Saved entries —
##############################

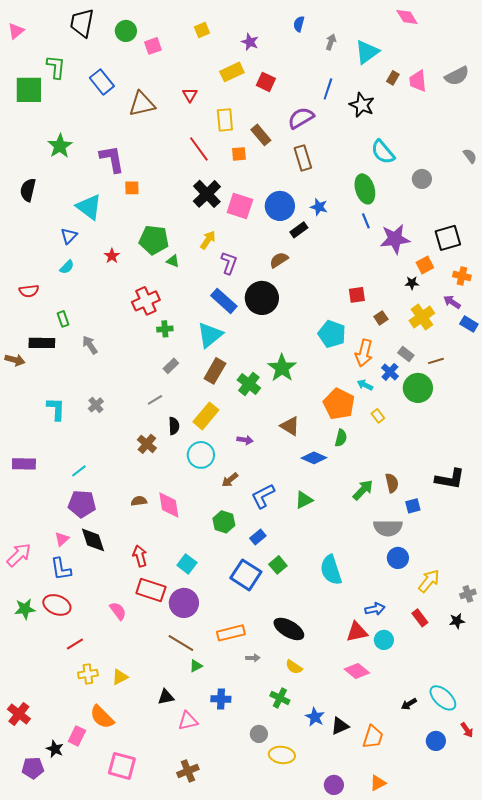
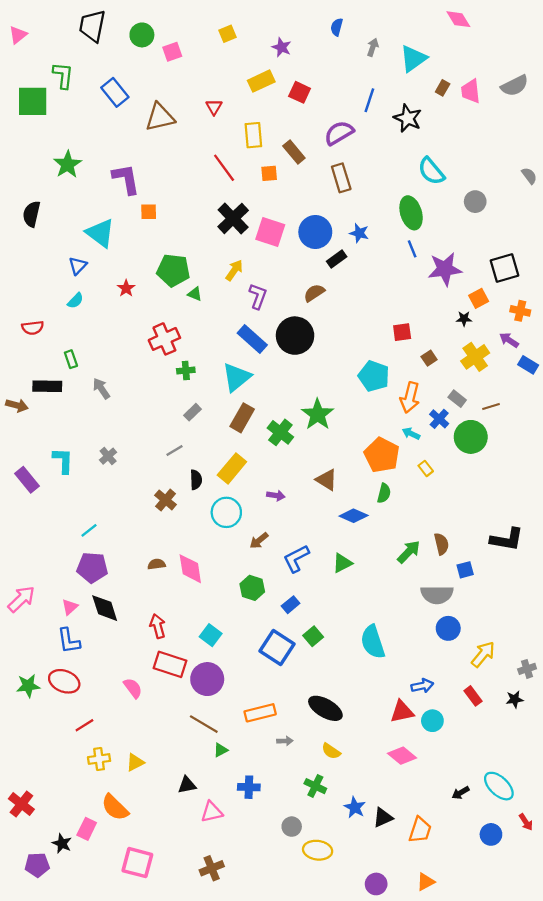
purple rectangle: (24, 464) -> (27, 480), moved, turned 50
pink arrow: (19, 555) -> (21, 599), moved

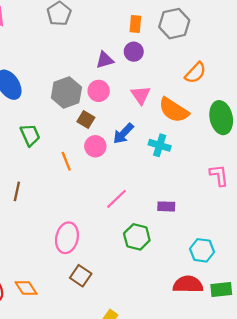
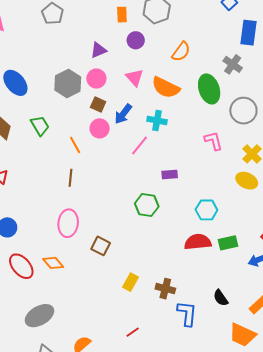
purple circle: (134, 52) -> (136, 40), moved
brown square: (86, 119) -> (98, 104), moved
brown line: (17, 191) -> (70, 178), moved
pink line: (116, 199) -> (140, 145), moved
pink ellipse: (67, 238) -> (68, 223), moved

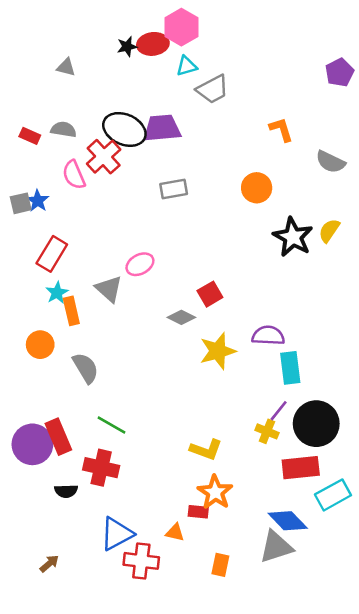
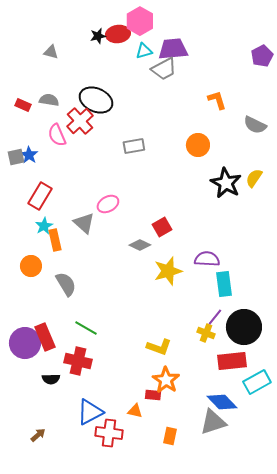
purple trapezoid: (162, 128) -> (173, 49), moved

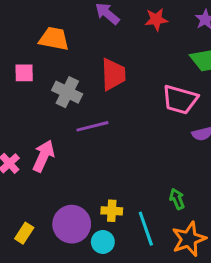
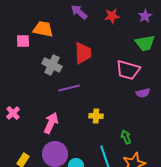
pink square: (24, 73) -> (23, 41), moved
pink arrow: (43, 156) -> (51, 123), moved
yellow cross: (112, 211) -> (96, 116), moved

##############################

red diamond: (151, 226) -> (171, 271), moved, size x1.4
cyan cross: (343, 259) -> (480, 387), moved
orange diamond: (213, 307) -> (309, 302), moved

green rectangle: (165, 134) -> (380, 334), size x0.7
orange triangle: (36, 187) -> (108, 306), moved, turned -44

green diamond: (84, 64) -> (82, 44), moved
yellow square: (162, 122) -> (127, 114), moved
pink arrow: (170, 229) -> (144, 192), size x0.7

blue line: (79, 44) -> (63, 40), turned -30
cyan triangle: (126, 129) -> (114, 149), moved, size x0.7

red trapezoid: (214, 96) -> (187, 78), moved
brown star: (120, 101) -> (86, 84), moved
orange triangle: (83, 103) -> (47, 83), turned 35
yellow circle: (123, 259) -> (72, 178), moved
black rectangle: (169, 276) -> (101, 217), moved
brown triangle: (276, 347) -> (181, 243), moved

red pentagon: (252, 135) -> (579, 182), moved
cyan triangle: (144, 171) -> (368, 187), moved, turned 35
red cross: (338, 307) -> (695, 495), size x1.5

##############################

Each line above that contains the word "green" should be returned.

green rectangle: (165, 134) -> (380, 334), size x0.7
green diamond: (84, 64) -> (82, 44), moved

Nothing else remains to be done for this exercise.